▶ [WHAT THE TASK REQUIRES]: Copy every entry exactly as given, minus the images.

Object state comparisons
----
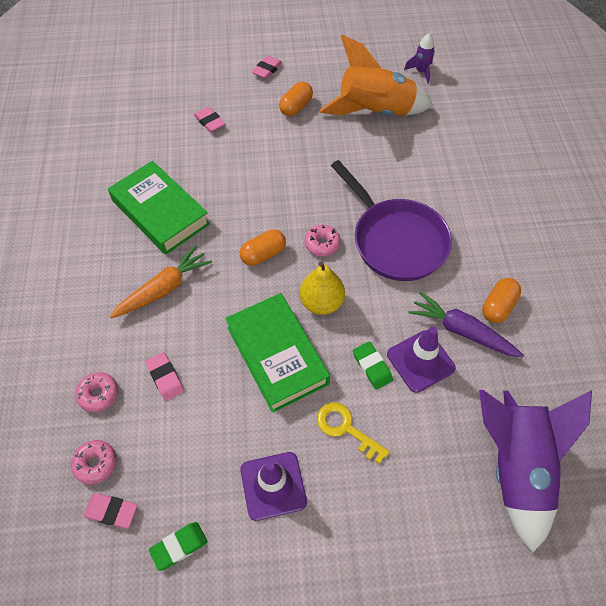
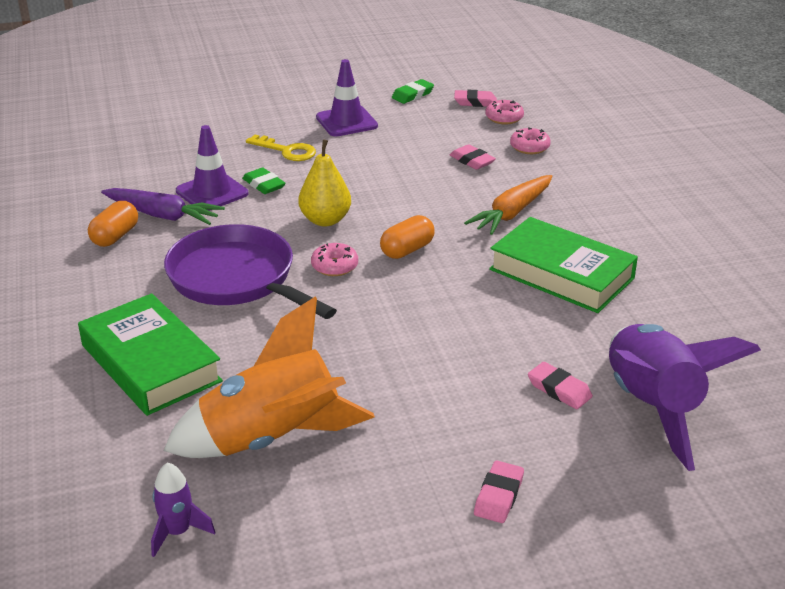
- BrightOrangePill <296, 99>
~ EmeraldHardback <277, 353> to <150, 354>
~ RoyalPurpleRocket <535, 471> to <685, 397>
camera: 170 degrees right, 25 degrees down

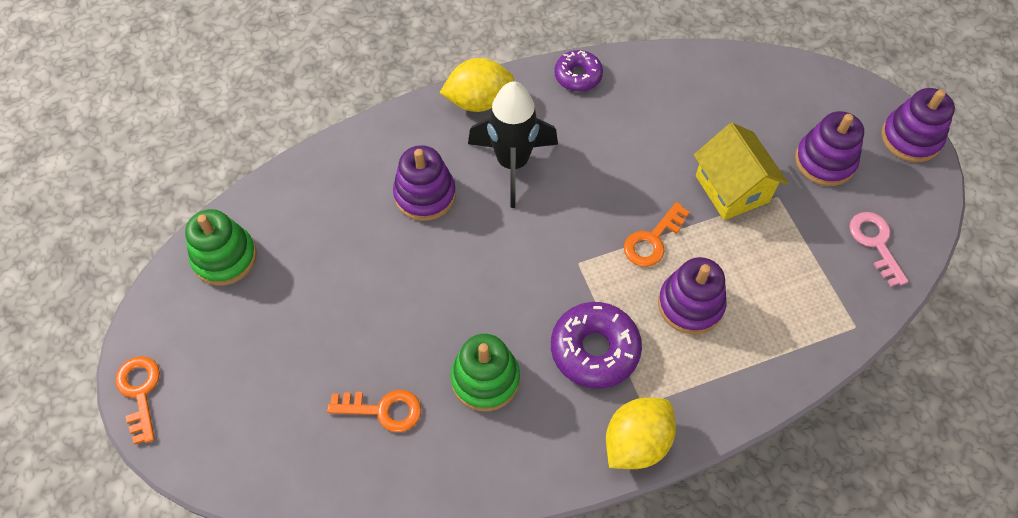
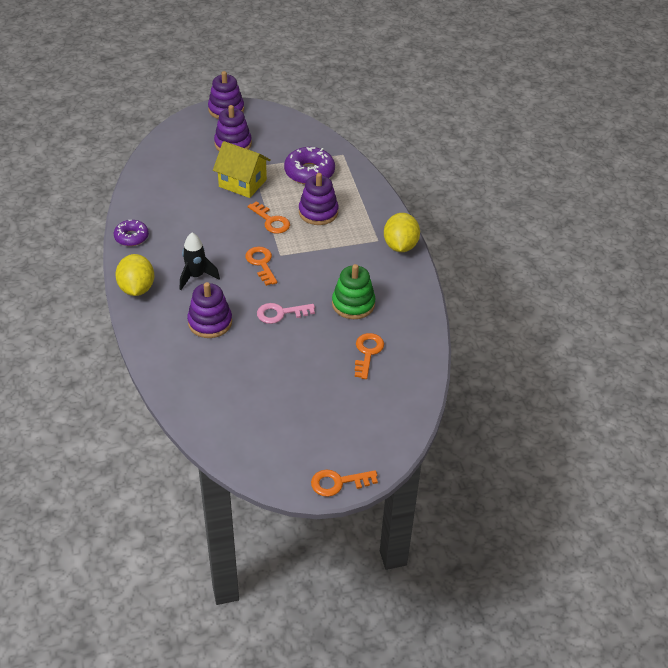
- EmeraldStackingRings <221, 247>
+ BrightOrangeKey <261, 266>
~ RoyalPurpleDonut <596, 345> to <309, 165>
~ RosePinkKey <879, 249> to <286, 313>
~ YellowToyLemon <641, 433> = <402, 232> 45 degrees clockwise
~ YellowCottage <741, 171> = <242, 169> 45 degrees clockwise
~ EbonyRocket <513, 144> = <200, 261> x0.66
camera: 85 degrees left, 15 degrees down

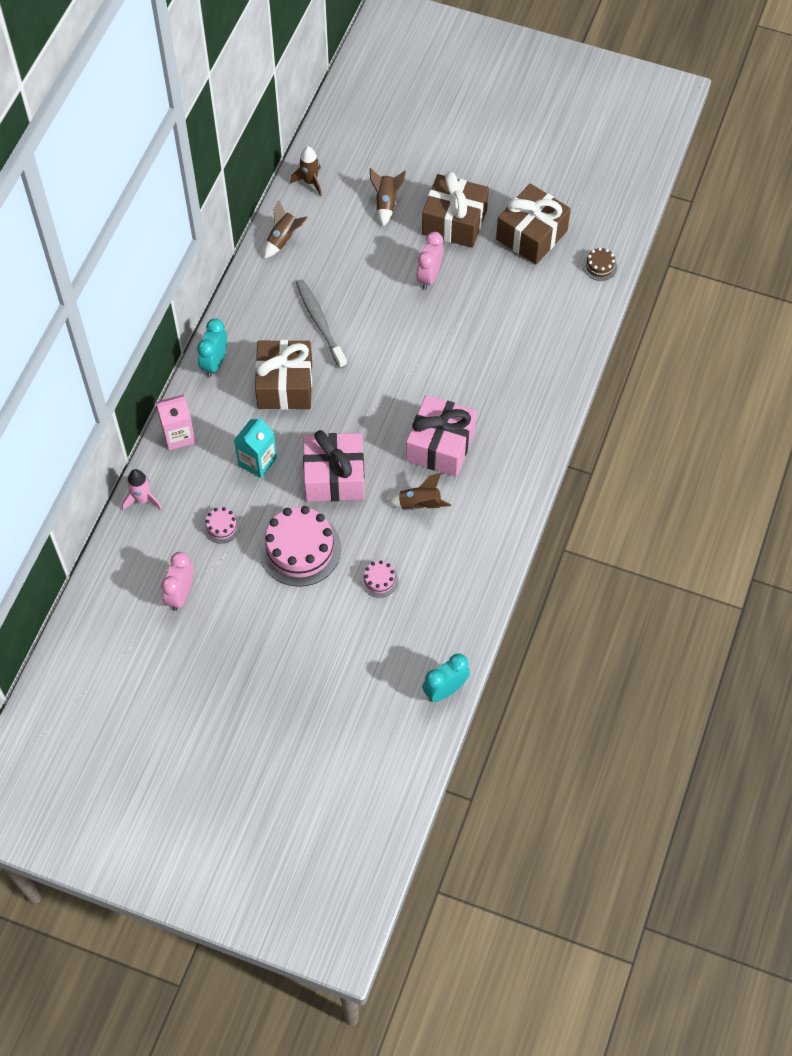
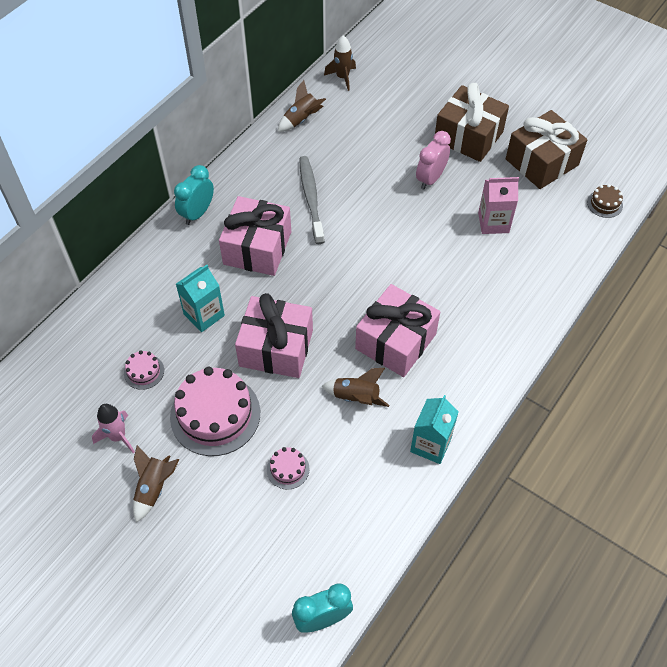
- RosePinkAlarmClock <177, 581>
+ TurquoiseCarton <434, 429>
~ RosePinkRocket <142, 489> to <113, 429>
~ RosePinkCarton <176, 422> to <498, 205>
~ RussetRocket <388, 197> to <156, 483>
~ RussetWrappedGift <283, 375> to RosePinkWrappedGift <255, 236>
camera: 15 degrees right, 5 degrees down

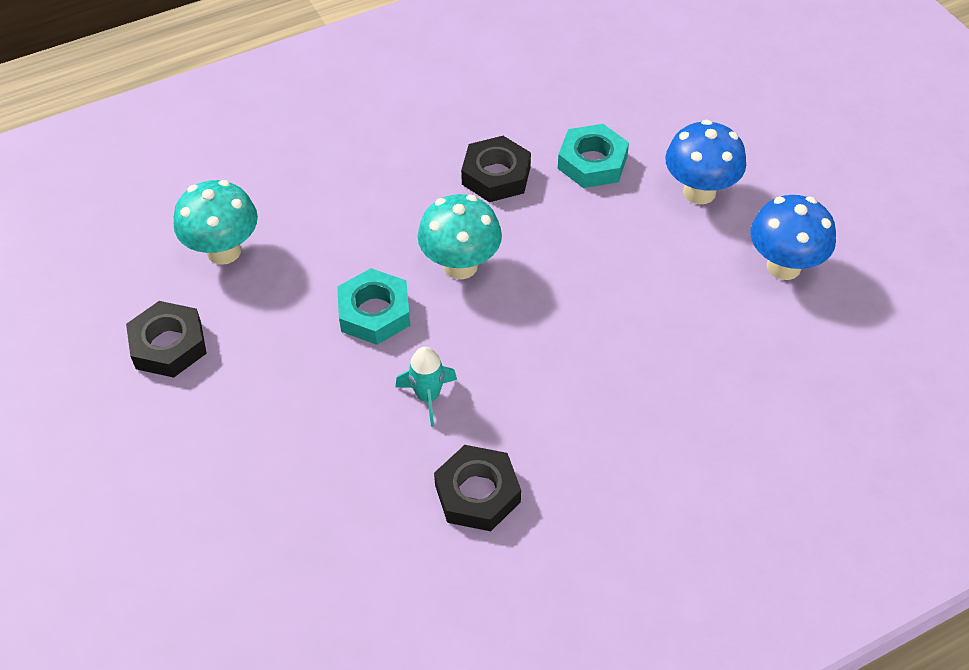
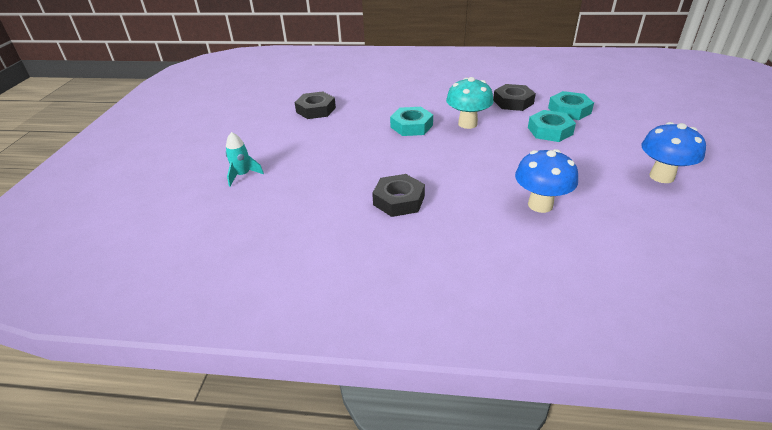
- TurquoiseFungus <216, 222>
+ TurquoiseHexNut <552, 126>
~ TurquoiseRocket <426, 387> to <245, 159>
~ RoyalBlueFungus <705, 162> to <546, 181>
camera: 35 degrees right, 15 degrees down

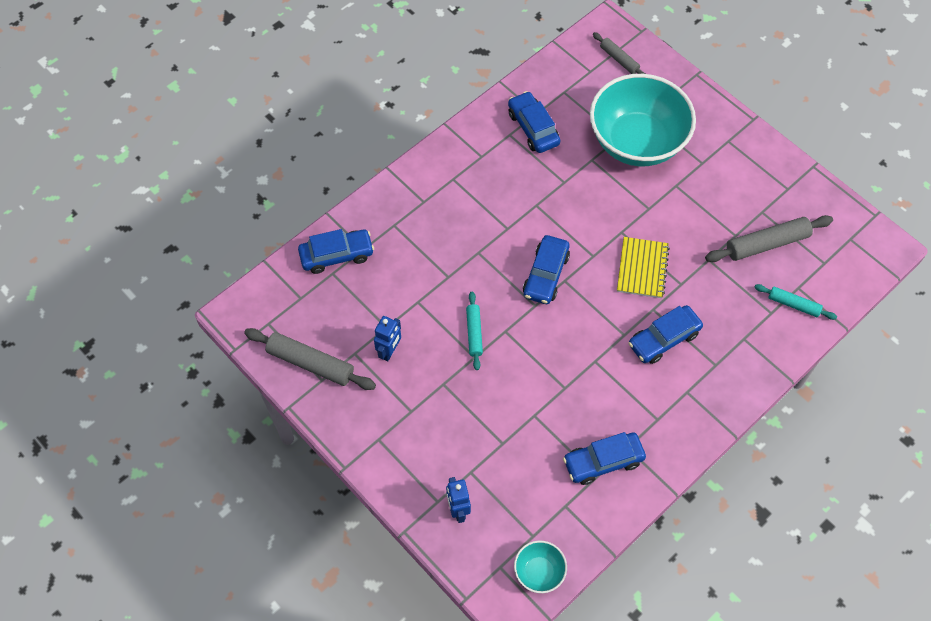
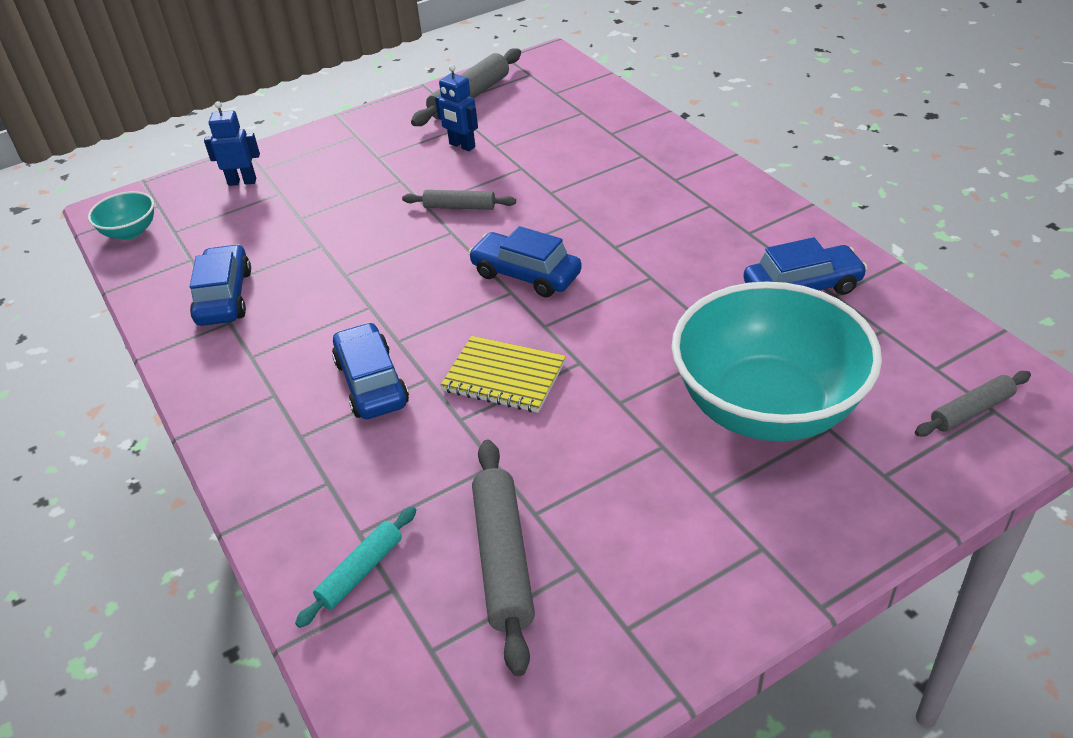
- RoyalBlueCar <336, 251>
~ TurquoisePastryRoller <474, 331> to GreyPastryRoller <459, 200>
camera: 105 degrees right, 20 degrees down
----
▶ [SOLUTION FOR THIS TASK]:
- BrightOrangePill <296, 99>
~ EmeraldHardback <277, 353> to <150, 354>
~ RoyalPurpleRocket <535, 471> to <685, 397>
camera: 170 degrees right, 25 degrees down

- EmeraldStackingRings <221, 247>
+ BrightOrangeKey <261, 266>
~ RoyalPurpleDonut <596, 345> to <309, 165>
~ RosePinkKey <879, 249> to <286, 313>
~ YellowToyLemon <641, 433> = <402, 232> 45 degrees clockwise
~ YellowCottage <741, 171> = <242, 169> 45 degrees clockwise
~ EbonyRocket <513, 144> = <200, 261> x0.66
camera: 85 degrees left, 15 degrees down

- RosePinkAlarmClock <177, 581>
+ TurquoiseCarton <434, 429>
~ RosePinkRocket <142, 489> to <113, 429>
~ RosePinkCarton <176, 422> to <498, 205>
~ RussetRocket <388, 197> to <156, 483>
~ RussetWrappedGift <283, 375> to RosePinkWrappedGift <255, 236>
camera: 15 degrees right, 5 degrees down

- TurquoiseFungus <216, 222>
+ TurquoiseHexNut <552, 126>
~ TurquoiseRocket <426, 387> to <245, 159>
~ RoyalBlueFungus <705, 162> to <546, 181>
camera: 35 degrees right, 15 degrees down

- RoyalBlueCar <336, 251>
~ TurquoisePastryRoller <474, 331> to GreyPastryRoller <459, 200>
camera: 105 degrees right, 20 degrees down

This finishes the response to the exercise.